● **What is required**
Report every line below that holds the word "board".

● **Excerpted records**
==========

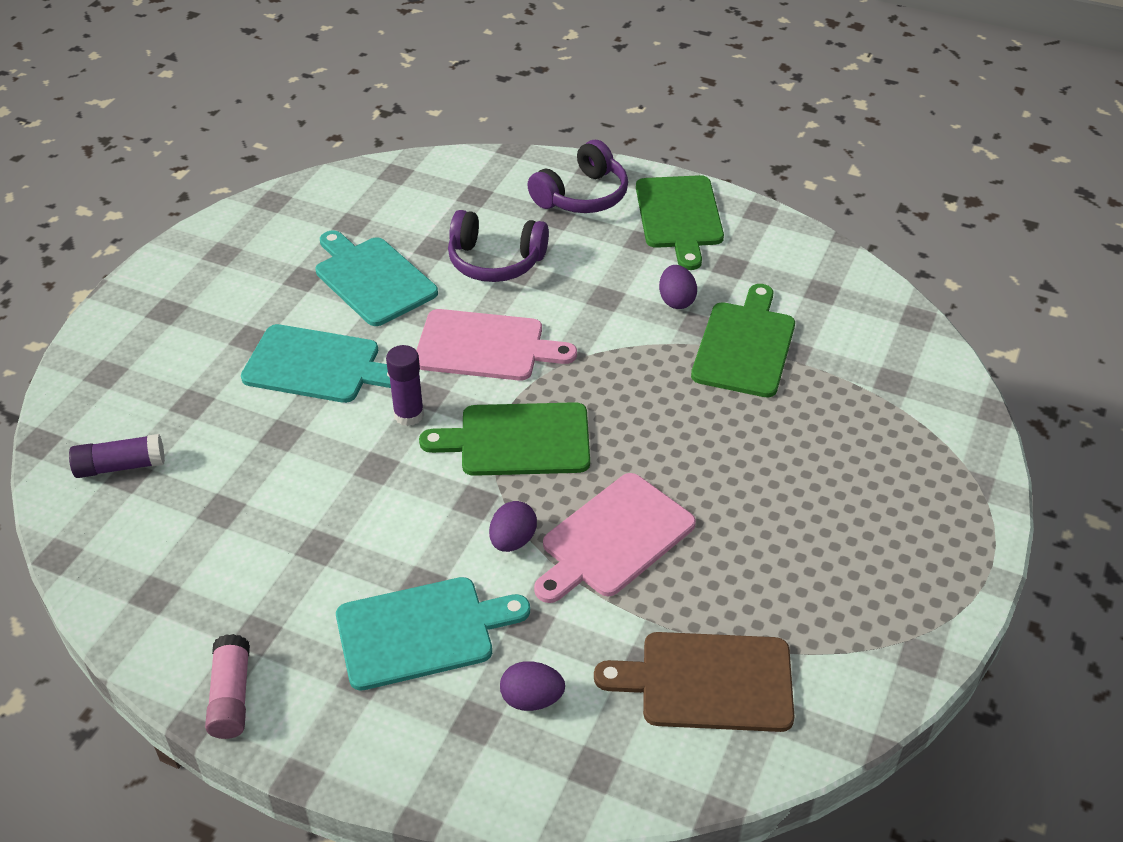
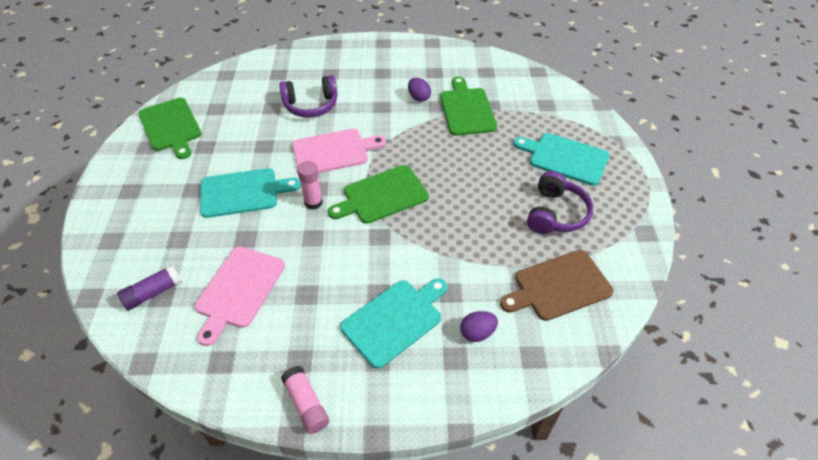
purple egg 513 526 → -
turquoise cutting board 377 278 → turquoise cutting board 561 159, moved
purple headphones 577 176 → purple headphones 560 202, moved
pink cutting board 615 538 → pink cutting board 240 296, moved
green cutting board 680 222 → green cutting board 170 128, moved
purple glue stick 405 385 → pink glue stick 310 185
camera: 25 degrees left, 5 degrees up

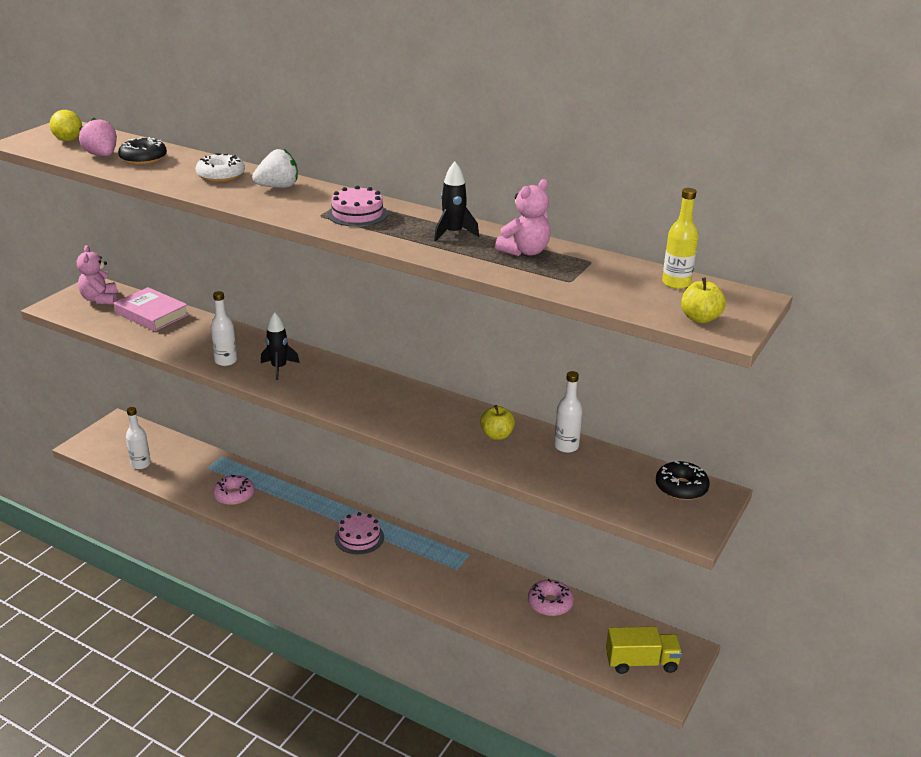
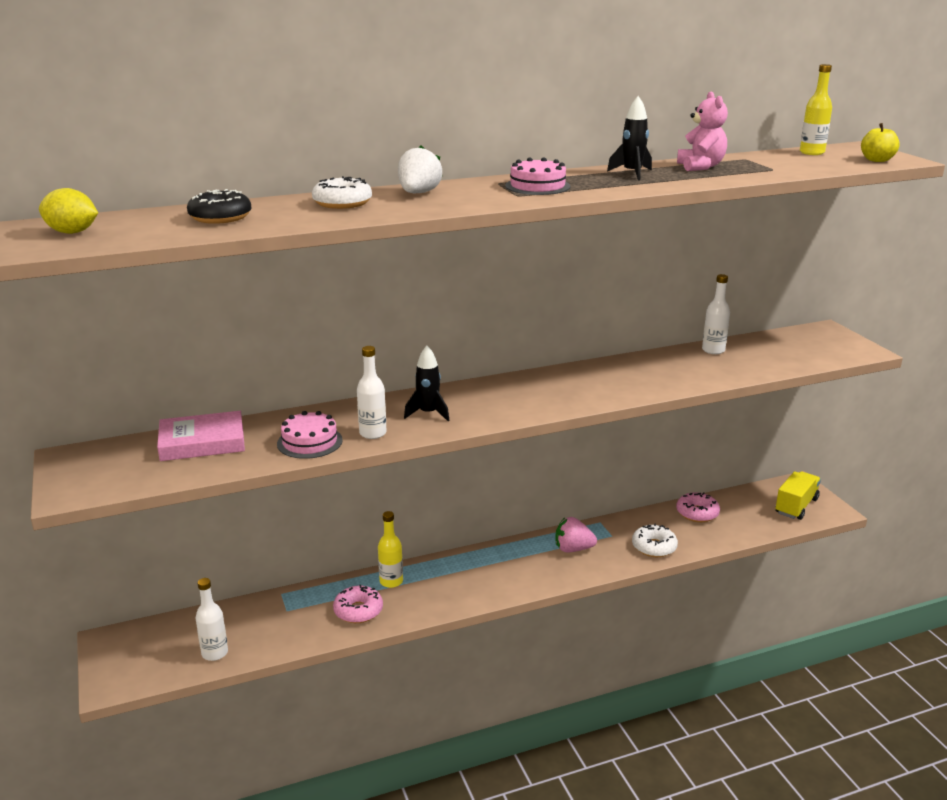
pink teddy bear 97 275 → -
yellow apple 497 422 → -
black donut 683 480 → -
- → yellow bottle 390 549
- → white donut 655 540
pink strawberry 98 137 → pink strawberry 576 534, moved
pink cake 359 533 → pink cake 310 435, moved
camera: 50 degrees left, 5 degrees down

==========

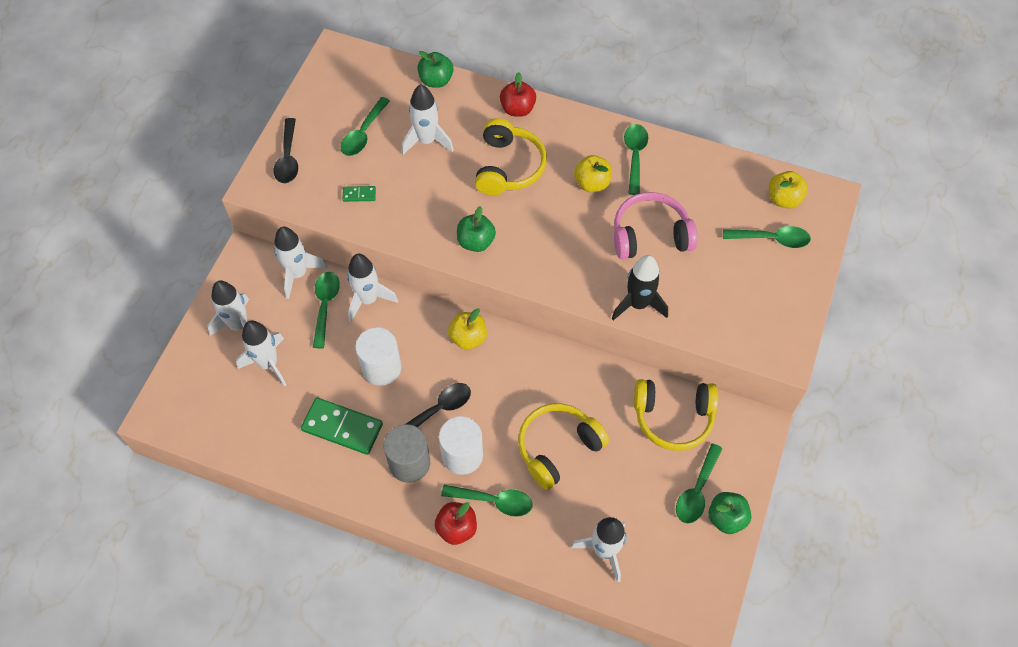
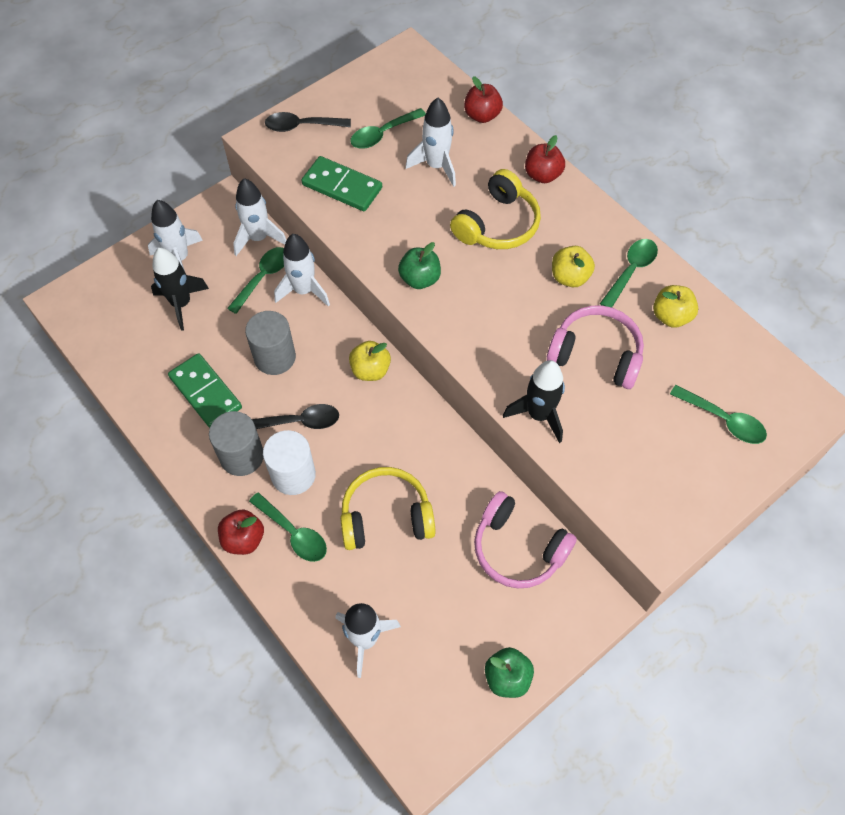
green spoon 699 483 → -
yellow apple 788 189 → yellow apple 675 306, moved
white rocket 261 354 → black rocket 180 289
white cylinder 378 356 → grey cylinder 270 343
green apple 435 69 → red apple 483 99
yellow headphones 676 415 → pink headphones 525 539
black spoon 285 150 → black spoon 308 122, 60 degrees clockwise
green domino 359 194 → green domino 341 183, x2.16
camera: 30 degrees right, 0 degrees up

==========

● **Exercise answer**
turquoise cutting board 377 278 → turquoise cutting board 561 159, moved
pink cutting board 615 538 → pink cutting board 240 296, moved
green cutting board 680 222 → green cutting board 170 128, moved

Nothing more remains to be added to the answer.